- **Exercise requirements**
Nothing but a number belongs in the answer: the count of lines below that contain the word "camera".

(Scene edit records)
--- --- ---
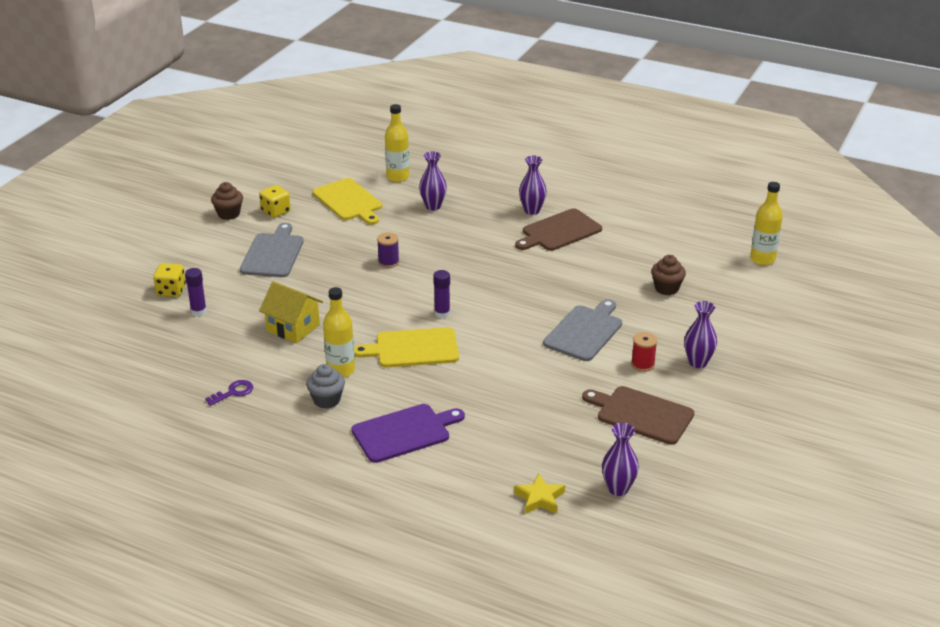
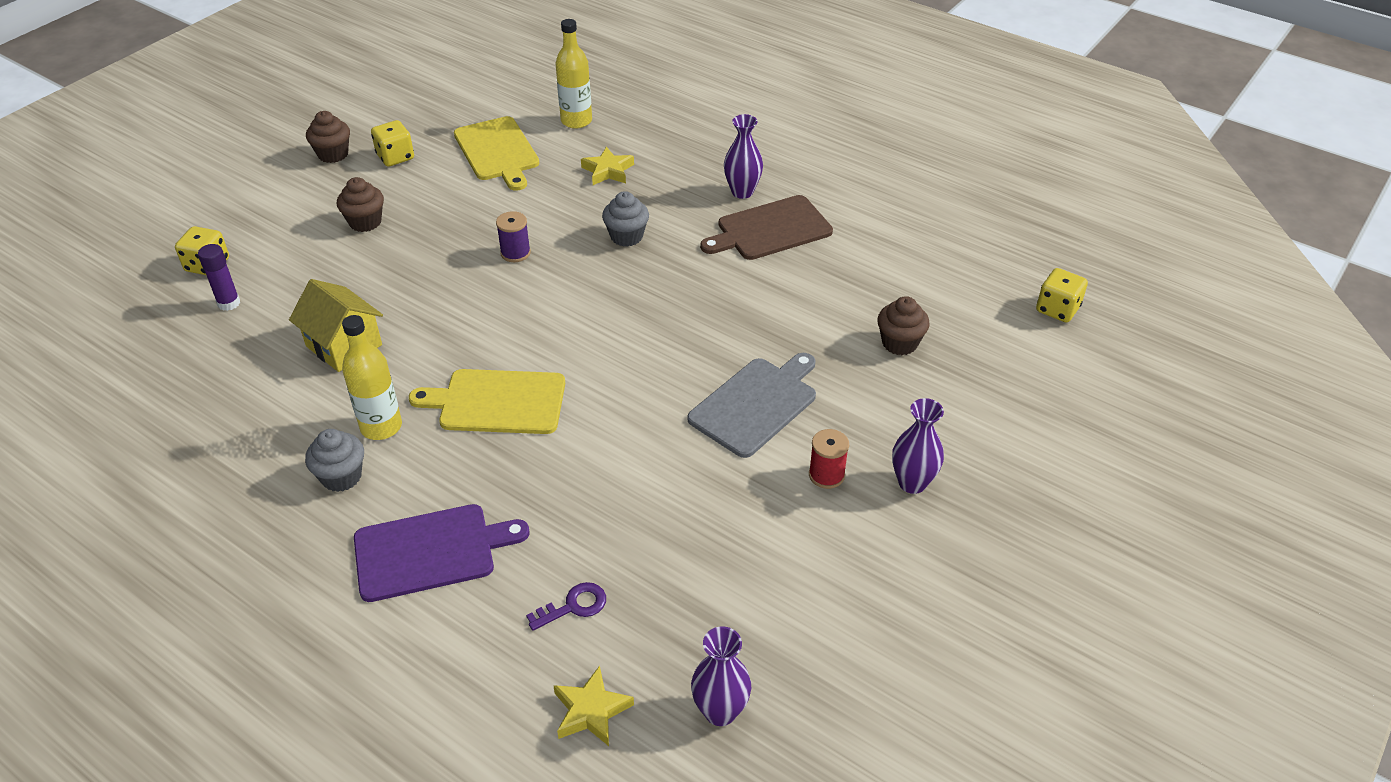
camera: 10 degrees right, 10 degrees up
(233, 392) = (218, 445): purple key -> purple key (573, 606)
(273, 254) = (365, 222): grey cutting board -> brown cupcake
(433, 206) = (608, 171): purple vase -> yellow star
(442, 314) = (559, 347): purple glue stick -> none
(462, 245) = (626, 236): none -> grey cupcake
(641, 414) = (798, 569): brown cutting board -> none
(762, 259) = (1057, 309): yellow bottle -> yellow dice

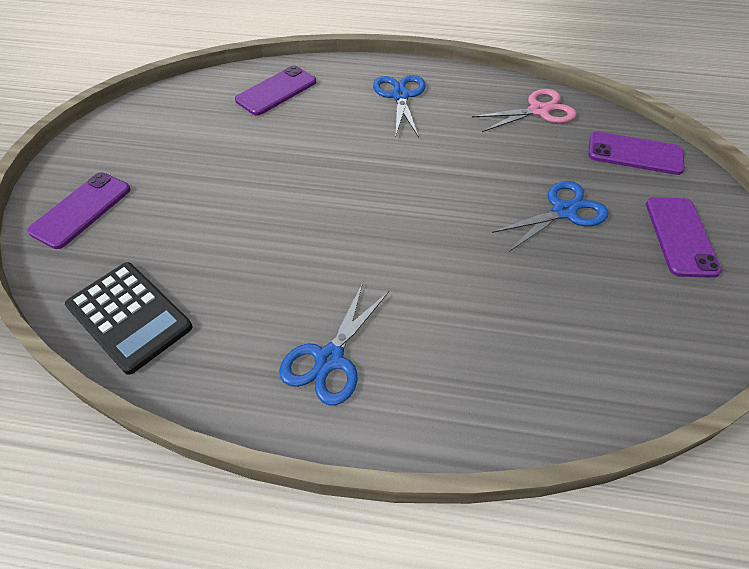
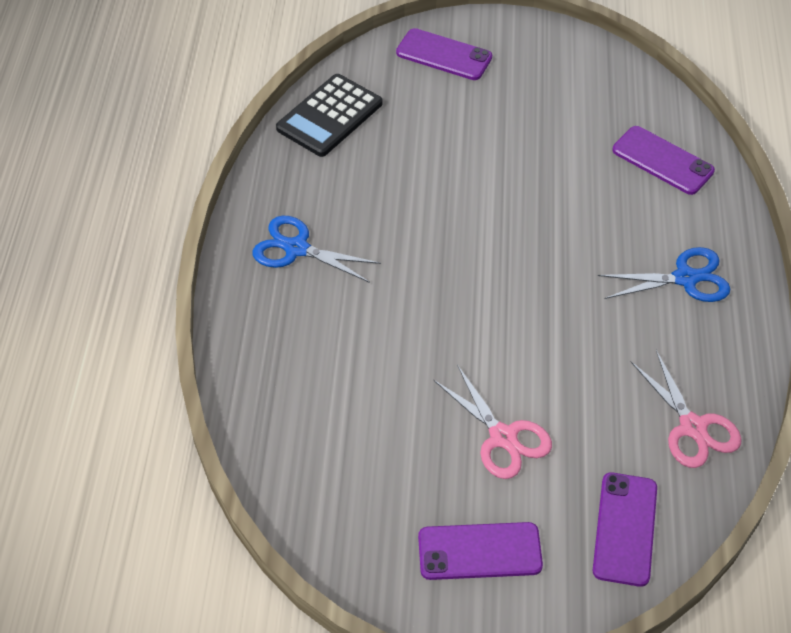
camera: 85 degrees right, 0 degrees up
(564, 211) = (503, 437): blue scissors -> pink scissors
--- --- ---
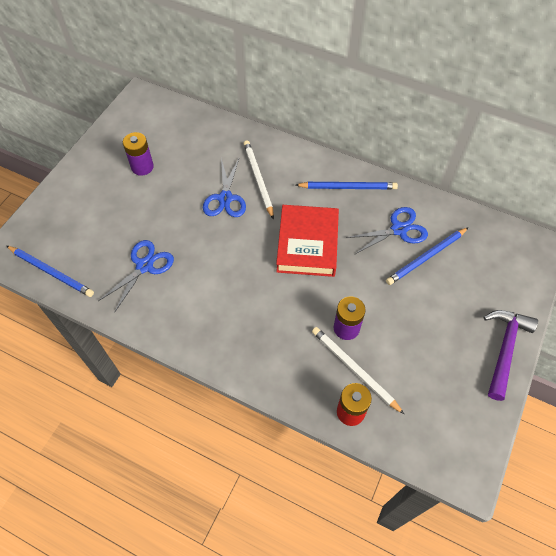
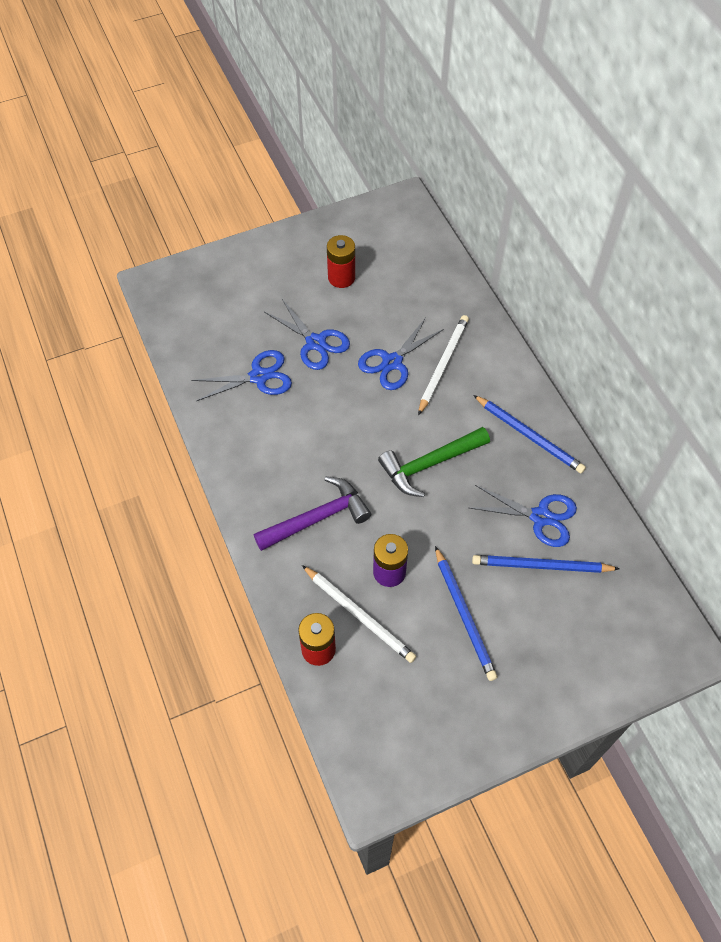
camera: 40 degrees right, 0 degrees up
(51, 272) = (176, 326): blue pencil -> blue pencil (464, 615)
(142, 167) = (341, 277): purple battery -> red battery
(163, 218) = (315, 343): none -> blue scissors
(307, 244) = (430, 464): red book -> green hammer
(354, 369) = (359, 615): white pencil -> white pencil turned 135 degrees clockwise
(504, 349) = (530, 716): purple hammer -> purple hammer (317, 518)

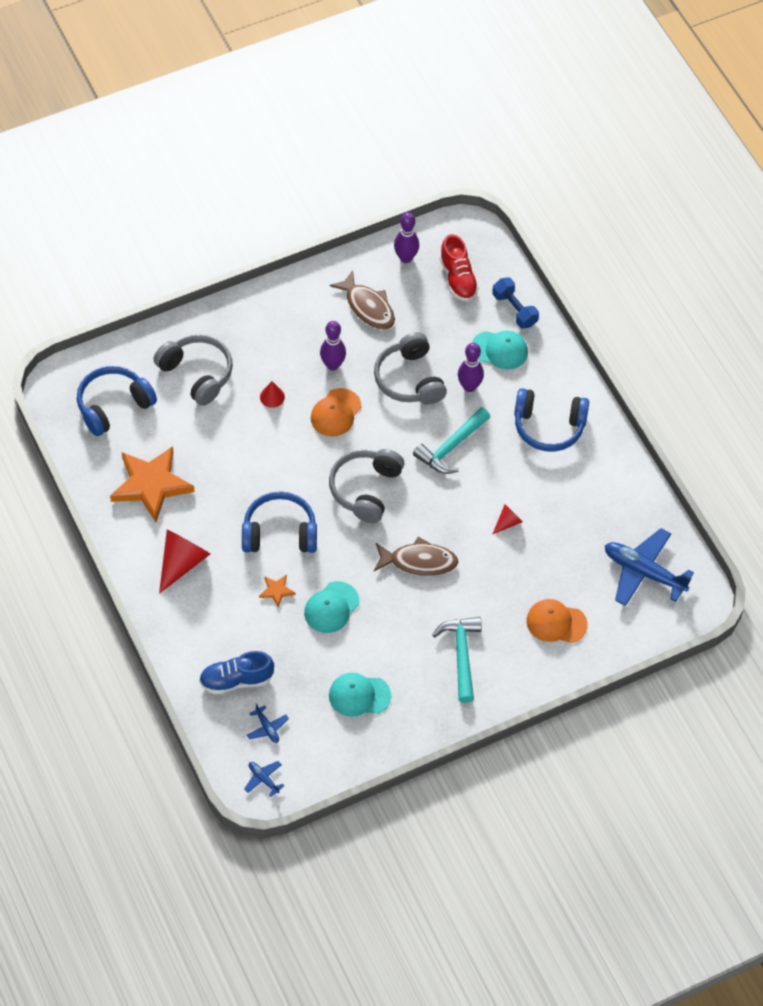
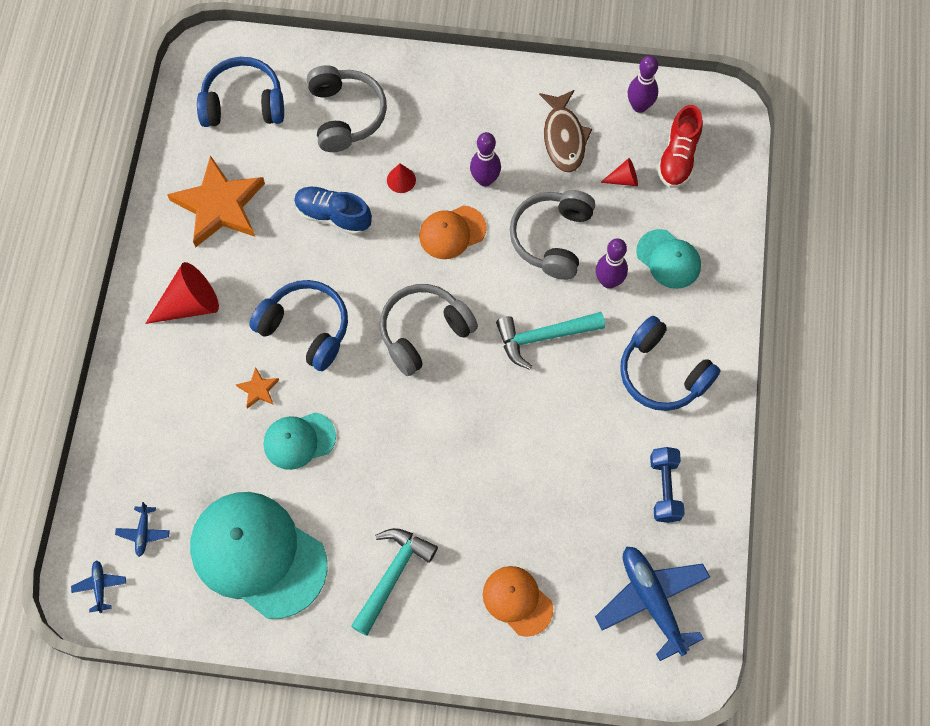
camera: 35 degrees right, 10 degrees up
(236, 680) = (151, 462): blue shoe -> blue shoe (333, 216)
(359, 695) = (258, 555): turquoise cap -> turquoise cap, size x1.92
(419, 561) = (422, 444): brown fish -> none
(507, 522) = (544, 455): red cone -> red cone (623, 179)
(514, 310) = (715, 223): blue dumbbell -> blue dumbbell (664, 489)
--- --- ---
- **The answer**
4